Your instructions = Return, exactly and in full, the lines of the records below starting at the one with "U3: NOR 74HC02" and ending at the one with "L1: none -> 68uH (+9V, IC1/SW)", and no other lines.

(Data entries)
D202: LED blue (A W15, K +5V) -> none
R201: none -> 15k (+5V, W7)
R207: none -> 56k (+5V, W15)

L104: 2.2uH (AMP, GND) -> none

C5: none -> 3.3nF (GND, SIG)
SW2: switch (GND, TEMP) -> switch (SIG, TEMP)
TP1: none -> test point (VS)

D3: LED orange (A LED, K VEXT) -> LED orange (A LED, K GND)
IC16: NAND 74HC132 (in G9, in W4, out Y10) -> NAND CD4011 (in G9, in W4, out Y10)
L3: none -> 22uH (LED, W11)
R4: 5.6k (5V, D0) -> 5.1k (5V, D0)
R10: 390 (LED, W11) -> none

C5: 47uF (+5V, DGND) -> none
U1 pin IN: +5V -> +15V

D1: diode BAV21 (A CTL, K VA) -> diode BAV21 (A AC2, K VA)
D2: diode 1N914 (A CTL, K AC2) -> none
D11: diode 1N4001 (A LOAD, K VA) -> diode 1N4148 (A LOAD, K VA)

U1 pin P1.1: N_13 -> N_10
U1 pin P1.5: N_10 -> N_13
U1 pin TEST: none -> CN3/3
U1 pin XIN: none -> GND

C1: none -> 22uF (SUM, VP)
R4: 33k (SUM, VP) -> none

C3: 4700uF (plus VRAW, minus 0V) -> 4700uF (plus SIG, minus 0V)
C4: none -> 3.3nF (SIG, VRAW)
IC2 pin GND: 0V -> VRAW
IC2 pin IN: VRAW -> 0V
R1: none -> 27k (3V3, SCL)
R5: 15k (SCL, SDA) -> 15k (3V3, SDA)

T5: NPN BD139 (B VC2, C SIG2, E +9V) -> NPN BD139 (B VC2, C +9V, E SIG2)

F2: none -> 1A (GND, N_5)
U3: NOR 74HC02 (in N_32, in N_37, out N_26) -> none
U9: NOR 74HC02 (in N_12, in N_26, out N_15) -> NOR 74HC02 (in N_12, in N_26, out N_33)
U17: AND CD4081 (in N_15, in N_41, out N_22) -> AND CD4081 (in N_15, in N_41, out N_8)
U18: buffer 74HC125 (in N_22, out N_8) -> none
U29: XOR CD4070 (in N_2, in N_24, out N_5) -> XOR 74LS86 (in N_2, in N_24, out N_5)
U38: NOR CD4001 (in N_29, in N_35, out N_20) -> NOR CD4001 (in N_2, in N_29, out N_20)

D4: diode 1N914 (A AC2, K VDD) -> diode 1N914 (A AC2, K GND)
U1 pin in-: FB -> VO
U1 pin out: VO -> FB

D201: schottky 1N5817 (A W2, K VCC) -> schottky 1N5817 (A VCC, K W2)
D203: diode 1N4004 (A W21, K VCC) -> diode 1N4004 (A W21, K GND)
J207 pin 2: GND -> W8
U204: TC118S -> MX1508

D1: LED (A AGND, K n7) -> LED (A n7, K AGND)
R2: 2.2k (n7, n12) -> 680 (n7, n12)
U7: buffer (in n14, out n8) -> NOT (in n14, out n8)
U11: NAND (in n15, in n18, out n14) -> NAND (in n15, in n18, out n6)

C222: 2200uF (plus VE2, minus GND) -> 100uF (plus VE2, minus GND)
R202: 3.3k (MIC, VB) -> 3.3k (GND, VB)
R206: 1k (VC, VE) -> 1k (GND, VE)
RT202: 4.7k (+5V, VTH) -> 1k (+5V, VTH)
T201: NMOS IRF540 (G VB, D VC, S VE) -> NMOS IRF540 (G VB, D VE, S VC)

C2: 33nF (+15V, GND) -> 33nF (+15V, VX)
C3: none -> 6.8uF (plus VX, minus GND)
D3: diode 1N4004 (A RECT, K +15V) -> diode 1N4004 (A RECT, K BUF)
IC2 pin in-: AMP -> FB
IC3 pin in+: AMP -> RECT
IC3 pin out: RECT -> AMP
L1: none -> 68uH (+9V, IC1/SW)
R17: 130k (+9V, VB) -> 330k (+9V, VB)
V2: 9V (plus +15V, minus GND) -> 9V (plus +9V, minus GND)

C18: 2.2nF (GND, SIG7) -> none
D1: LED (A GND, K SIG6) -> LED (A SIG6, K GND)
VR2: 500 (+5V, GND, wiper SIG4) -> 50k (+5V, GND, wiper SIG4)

Exercise solution =
U3: NOR 74HC02 (in N_32, in N_37, out N_26) -> none
U9: NOR 74HC02 (in N_12, in N_26, out N_15) -> NOR 74HC02 (in N_12, in N_26, out N_33)
U17: AND CD4081 (in N_15, in N_41, out N_22) -> AND CD4081 (in N_15, in N_41, out N_8)
U18: buffer 74HC125 (in N_22, out N_8) -> none
U29: XOR CD4070 (in N_2, in N_24, out N_5) -> XOR 74LS86 (in N_2, in N_24, out N_5)
U38: NOR CD4001 (in N_29, in N_35, out N_20) -> NOR CD4001 (in N_2, in N_29, out N_20)

D4: diode 1N914 (A AC2, K VDD) -> diode 1N914 (A AC2, K GND)
U1 pin in-: FB -> VO
U1 pin out: VO -> FB

D201: schottky 1N5817 (A W2, K VCC) -> schottky 1N5817 (A VCC, K W2)
D203: diode 1N4004 (A W21, K VCC) -> diode 1N4004 (A W21, K GND)
J207 pin 2: GND -> W8
U204: TC118S -> MX1508

D1: LED (A AGND, K n7) -> LED (A n7, K AGND)
R2: 2.2k (n7, n12) -> 680 (n7, n12)
U7: buffer (in n14, out n8) -> NOT (in n14, out n8)
U11: NAND (in n15, in n18, out n14) -> NAND (in n15, in n18, out n6)

C222: 2200uF (plus VE2, minus GND) -> 100uF (plus VE2, minus GND)
R202: 3.3k (MIC, VB) -> 3.3k (GND, VB)
R206: 1k (VC, VE) -> 1k (GND, VE)
RT202: 4.7k (+5V, VTH) -> 1k (+5V, VTH)
T201: NMOS IRF540 (G VB, D VC, S VE) -> NMOS IRF540 (G VB, D VE, S VC)

C2: 33nF (+15V, GND) -> 33nF (+15V, VX)
C3: none -> 6.8uF (plus VX, minus GND)
D3: diode 1N4004 (A RECT, K +15V) -> diode 1N4004 (A RECT, K BUF)
IC2 pin in-: AMP -> FB
IC3 pin in+: AMP -> RECT
IC3 pin out: RECT -> AMP
L1: none -> 68uH (+9V, IC1/SW)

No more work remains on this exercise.